======== Exercise input

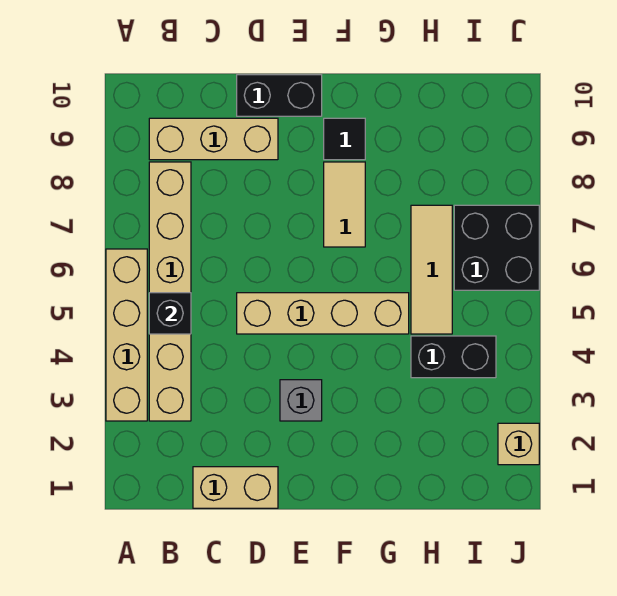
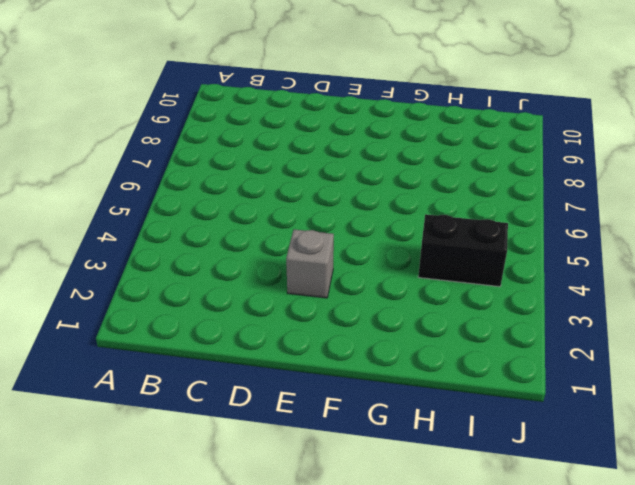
none -> tan brick A3:A6 level 1
none -> tan brick B3:B8 level 1
none -> tan brick B9:D9 level 1

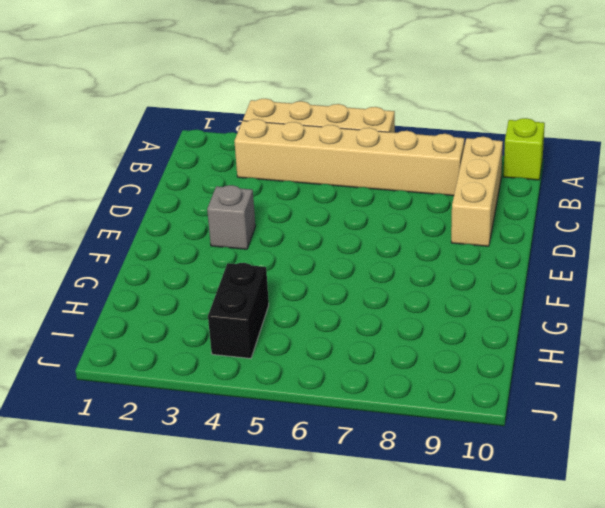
lime brick A10 level 1 -> none
none -> tan brick C1:D1 level 1
none -> tan brick D5:G5 level 1
none -> black brick D10:E10 level 1

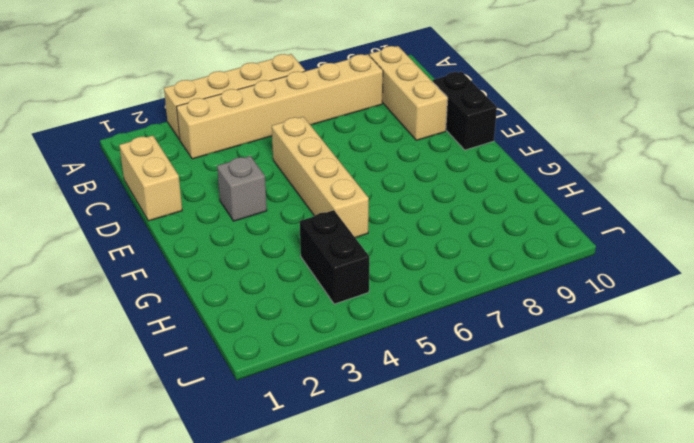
none -> tan tile F7:F8 level 1
none -> black tile F9 level 1
none -> tan tile H5:H7 level 1

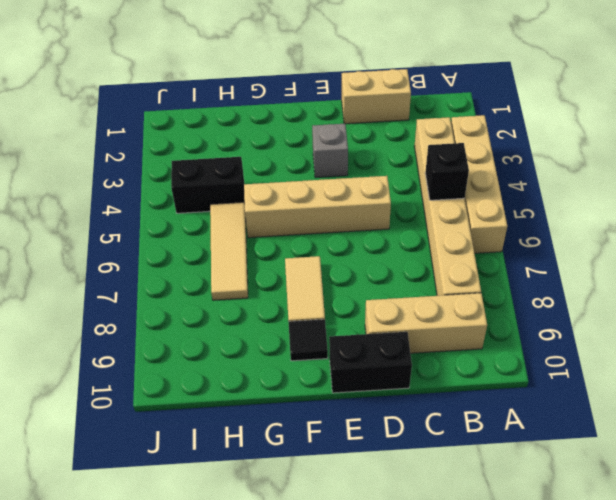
none -> black brick I6:J7 level 1
none -> tan brick J2 level 1

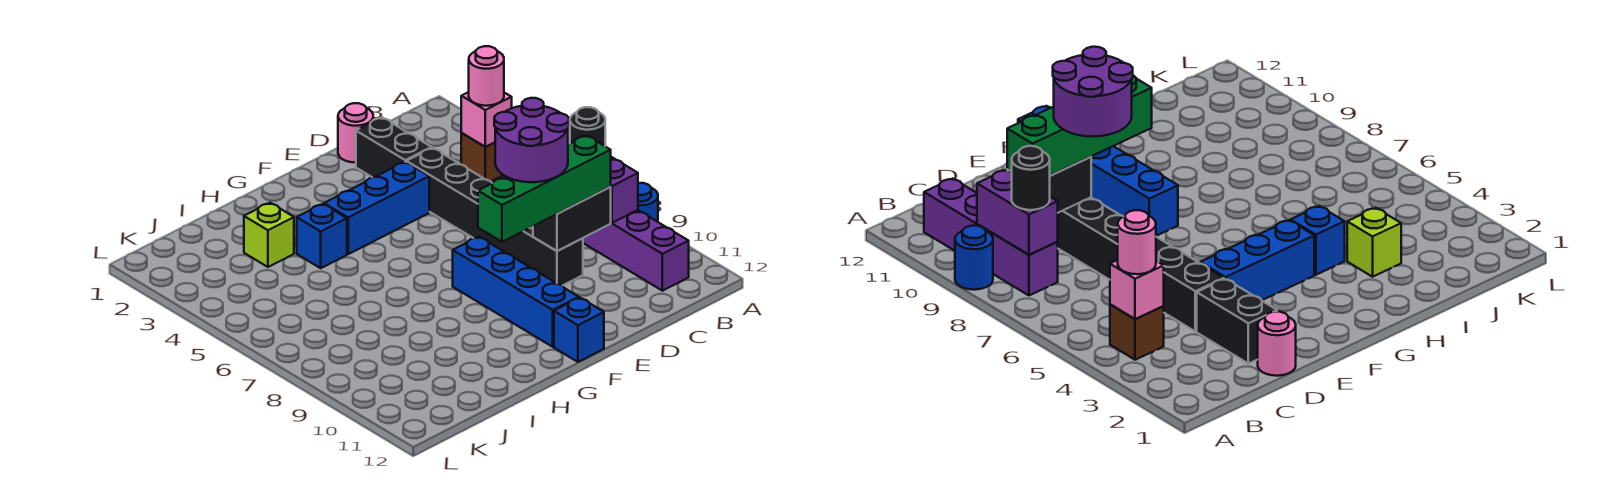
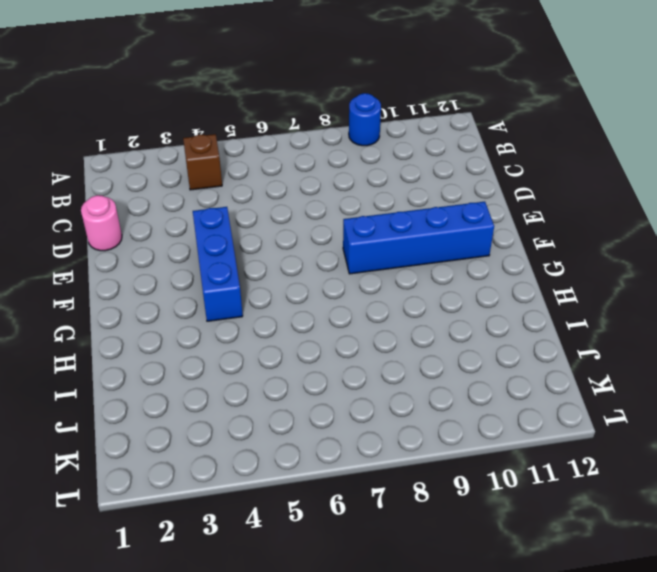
none -> purple brick B8:B11 level 1
none -> black brick D2:D3 level 1
none -> black brick D4:D9 level 1

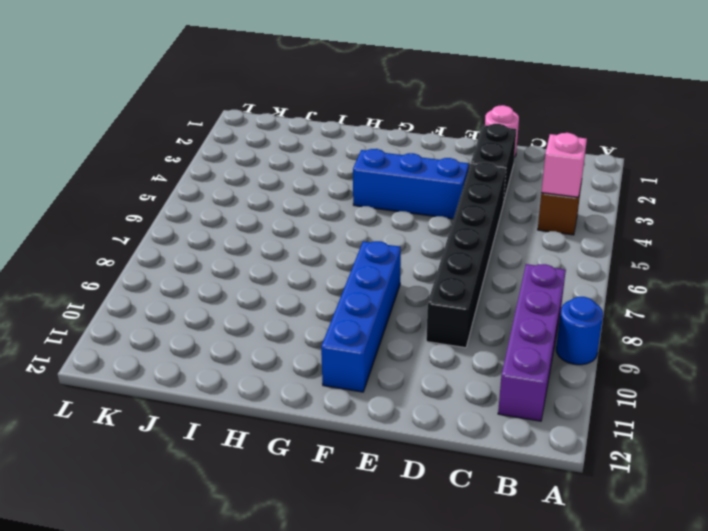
none -> blue brick F12 level 1
none -> blue brick H4 level 1
none -> lime brick I3 level 1

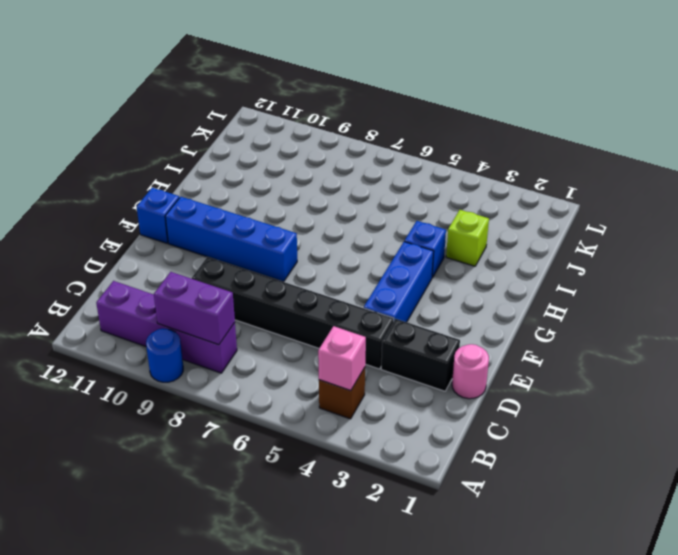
none -> black brick C9:D9 level 2
none -> pink round brick B4 level 3
none -> black round brick B8 level 3

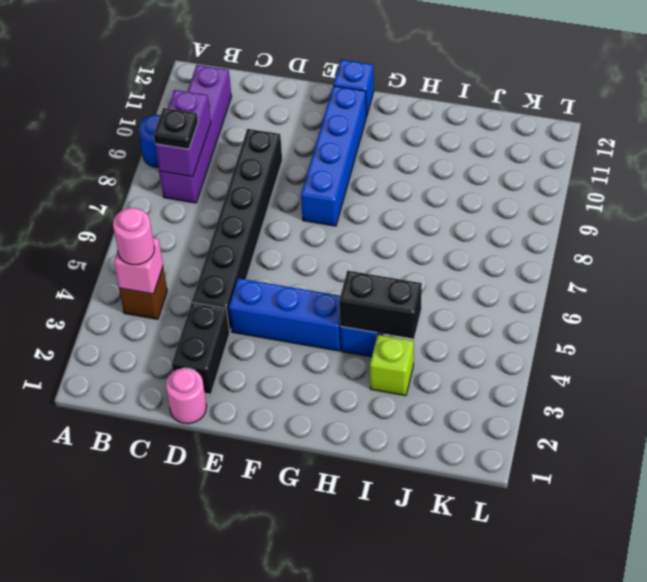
black plate B8 level 3 -> black round brick B8 level 3
black brick H4:I4 level 2 -> black brick C9:D9 level 2
none -> green brick C9:F9 level 3
none -> purple round brick D8:E9 level 4

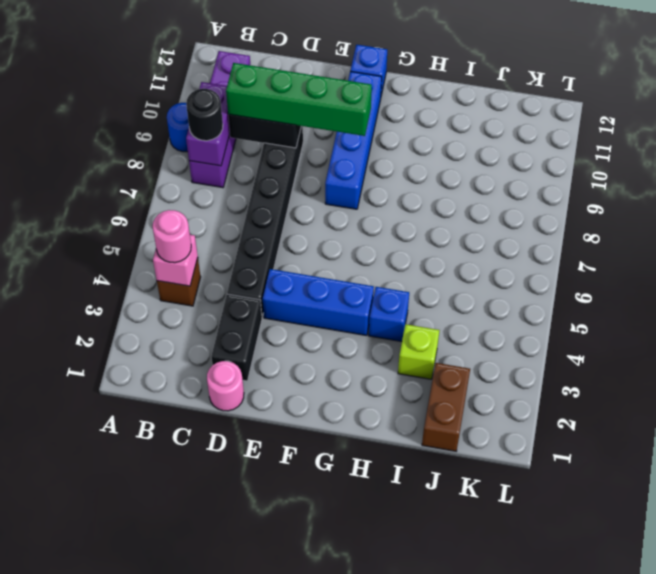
brown brick J1:J2 level 1 -> none
none -> purple round brick D8:E9 level 4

================

**Problem:**
Return the lines of the data above in full and exactly, with no pictures.

**Exercise solution:**
none -> tan brick A3:A6 level 1
none -> tan brick B3:B8 level 1
none -> tan brick B9:D9 level 1

lime brick A10 level 1 -> none
none -> tan brick C1:D1 level 1
none -> tan brick D5:G5 level 1
none -> black brick D10:E10 level 1

none -> tan tile F7:F8 level 1
none -> black tile F9 level 1
none -> tan tile H5:H7 level 1

none -> black brick I6:J7 level 1
none -> tan brick J2 level 1

none -> purple brick B8:B11 level 1
none -> black brick D2:D3 level 1
none -> black brick D4:D9 level 1

none -> blue brick F12 level 1
none -> blue brick H4 level 1
none -> lime brick I3 level 1

none -> black brick C9:D9 level 2
none -> pink round brick B4 level 3
none -> black round brick B8 level 3

black plate B8 level 3 -> black round brick B8 level 3
black brick H4:I4 level 2 -> black brick C9:D9 level 2
none -> green brick C9:F9 level 3
none -> purple round brick D8:E9 level 4

brown brick J1:J2 level 1 -> none
none -> purple round brick D8:E9 level 4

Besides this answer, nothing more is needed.